§ **Data supplied**
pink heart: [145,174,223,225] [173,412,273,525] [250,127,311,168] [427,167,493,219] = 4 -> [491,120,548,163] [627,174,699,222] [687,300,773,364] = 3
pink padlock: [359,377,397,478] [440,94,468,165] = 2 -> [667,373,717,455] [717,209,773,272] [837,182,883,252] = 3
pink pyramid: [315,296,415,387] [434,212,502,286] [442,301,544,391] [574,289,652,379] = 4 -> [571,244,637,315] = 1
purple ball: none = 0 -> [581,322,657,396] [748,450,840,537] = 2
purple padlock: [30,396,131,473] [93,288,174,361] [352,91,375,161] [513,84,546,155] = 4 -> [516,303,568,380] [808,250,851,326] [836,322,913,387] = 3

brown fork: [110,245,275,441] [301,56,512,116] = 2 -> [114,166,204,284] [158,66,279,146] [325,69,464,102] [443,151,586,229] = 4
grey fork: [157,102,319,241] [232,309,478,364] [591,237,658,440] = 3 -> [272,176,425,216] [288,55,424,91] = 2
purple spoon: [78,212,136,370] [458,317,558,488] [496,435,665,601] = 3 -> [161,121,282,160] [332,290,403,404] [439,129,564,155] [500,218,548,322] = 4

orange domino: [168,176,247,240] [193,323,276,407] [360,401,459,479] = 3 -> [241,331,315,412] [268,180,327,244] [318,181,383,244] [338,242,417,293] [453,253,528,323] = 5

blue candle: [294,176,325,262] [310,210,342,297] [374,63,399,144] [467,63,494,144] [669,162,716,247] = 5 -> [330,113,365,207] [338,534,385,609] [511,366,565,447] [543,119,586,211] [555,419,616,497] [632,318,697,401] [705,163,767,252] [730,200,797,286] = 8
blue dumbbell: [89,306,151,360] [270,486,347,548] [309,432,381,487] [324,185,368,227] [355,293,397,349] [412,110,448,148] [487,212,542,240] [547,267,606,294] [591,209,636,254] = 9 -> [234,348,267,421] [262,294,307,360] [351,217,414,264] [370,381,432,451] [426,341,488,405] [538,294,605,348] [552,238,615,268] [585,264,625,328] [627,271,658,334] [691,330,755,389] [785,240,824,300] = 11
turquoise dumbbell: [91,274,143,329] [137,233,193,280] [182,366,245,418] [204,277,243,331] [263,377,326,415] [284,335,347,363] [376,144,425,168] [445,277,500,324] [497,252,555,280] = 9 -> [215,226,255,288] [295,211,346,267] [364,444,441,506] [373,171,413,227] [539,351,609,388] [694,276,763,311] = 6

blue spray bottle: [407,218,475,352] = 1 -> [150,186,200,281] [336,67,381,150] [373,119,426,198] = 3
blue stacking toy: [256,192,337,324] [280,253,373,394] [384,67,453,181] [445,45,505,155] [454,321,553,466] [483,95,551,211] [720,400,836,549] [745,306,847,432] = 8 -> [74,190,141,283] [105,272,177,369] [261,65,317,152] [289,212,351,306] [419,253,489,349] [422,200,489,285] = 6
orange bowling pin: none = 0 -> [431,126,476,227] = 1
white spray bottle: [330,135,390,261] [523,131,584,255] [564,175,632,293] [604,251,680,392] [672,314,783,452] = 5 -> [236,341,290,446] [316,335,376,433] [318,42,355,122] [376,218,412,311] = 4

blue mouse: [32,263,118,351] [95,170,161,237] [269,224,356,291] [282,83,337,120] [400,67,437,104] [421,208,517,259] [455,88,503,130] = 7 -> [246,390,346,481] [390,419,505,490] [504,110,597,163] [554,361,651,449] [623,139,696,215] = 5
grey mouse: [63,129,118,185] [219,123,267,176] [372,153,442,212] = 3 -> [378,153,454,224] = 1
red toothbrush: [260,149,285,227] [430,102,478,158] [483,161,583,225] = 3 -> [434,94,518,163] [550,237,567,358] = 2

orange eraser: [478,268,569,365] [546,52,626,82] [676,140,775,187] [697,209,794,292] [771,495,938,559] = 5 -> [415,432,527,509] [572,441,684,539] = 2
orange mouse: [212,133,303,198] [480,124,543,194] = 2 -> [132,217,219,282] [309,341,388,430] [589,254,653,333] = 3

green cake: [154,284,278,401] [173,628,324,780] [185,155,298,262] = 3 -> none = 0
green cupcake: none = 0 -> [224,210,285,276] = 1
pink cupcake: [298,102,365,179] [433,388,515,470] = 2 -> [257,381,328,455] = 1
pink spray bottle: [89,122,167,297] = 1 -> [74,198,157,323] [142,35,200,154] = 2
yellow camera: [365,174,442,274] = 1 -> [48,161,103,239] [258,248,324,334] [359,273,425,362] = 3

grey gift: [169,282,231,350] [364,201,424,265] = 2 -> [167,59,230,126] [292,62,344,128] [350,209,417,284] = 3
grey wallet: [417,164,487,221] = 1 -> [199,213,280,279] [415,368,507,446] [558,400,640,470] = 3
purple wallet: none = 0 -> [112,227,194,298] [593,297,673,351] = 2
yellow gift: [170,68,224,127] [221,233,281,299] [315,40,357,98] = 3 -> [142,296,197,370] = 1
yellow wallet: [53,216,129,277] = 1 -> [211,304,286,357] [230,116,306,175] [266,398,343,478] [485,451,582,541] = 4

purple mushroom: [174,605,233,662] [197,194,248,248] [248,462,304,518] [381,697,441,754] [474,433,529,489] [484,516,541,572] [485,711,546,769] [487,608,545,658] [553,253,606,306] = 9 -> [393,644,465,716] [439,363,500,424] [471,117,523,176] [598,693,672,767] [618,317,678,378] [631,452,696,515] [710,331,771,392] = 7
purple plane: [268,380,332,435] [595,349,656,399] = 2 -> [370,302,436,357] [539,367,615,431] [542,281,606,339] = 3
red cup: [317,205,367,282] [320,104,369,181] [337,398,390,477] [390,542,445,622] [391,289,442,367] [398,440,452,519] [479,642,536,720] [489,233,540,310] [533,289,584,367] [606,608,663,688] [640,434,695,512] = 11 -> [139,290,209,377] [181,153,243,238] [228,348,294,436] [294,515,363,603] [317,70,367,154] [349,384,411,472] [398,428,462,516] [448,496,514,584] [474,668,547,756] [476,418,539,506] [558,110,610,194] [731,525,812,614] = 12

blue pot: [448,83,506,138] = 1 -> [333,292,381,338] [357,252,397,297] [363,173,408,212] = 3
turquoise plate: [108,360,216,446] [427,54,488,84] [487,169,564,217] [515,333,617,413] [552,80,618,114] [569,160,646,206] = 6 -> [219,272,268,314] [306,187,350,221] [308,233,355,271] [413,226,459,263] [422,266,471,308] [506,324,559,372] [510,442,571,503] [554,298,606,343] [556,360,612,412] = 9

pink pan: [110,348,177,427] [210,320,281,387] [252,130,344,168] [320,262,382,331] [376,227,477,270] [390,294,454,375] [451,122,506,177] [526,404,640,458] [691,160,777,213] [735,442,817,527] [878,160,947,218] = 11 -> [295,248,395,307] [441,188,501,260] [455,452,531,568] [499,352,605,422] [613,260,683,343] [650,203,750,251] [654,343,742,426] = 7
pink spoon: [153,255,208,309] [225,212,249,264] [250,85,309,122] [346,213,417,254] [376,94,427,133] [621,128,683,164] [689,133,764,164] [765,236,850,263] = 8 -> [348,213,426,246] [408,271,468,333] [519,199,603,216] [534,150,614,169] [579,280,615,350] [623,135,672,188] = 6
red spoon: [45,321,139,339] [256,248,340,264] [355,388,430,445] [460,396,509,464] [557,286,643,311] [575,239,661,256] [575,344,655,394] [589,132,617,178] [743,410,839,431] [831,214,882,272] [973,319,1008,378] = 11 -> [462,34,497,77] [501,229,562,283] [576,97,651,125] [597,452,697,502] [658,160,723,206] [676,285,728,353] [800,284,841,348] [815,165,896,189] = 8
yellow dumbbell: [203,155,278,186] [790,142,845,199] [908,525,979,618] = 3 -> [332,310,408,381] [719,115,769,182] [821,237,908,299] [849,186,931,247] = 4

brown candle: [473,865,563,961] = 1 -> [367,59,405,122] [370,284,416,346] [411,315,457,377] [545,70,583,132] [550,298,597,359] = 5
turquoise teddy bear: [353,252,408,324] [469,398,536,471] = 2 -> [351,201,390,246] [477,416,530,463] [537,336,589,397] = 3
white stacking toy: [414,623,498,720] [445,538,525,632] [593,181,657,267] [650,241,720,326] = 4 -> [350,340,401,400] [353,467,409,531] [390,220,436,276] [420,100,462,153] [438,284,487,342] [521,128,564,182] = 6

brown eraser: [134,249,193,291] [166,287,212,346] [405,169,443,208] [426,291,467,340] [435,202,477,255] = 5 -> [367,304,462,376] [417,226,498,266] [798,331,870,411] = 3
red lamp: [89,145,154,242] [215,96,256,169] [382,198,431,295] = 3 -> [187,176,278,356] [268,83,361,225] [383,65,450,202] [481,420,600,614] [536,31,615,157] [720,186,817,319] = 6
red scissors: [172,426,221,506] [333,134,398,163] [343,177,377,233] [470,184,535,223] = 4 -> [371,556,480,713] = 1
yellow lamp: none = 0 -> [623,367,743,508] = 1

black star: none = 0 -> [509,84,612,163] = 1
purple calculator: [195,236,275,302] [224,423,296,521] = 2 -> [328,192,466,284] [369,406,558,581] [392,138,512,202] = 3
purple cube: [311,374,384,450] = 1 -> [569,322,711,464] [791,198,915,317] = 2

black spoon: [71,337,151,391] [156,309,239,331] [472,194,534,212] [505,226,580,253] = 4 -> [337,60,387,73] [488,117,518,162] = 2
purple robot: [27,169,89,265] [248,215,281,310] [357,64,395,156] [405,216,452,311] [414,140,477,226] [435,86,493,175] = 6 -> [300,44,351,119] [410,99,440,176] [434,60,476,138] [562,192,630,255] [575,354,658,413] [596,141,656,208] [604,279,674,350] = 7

§ **Problem**
Copy each line of the records that has "spoon" in it.

§ **Answer**
purple spoon: [78,212,136,370] [458,317,558,488] [496,435,665,601] = 3 -> [161,121,282,160] [332,290,403,404] [439,129,564,155] [500,218,548,322] = 4
pink spoon: [153,255,208,309] [225,212,249,264] [250,85,309,122] [346,213,417,254] [376,94,427,133] [621,128,683,164] [689,133,764,164] [765,236,850,263] = 8 -> [348,213,426,246] [408,271,468,333] [519,199,603,216] [534,150,614,169] [579,280,615,350] [623,135,672,188] = 6
red spoon: [45,321,139,339] [256,248,340,264] [355,388,430,445] [460,396,509,464] [557,286,643,311] [575,239,661,256] [575,344,655,394] [589,132,617,178] [743,410,839,431] [831,214,882,272] [973,319,1008,378] = 11 -> [462,34,497,77] [501,229,562,283] [576,97,651,125] [597,452,697,502] [658,160,723,206] [676,285,728,353] [800,284,841,348] [815,165,896,189] = 8
black spoon: [71,337,151,391] [156,309,239,331] [472,194,534,212] [505,226,580,253] = 4 -> [337,60,387,73] [488,117,518,162] = 2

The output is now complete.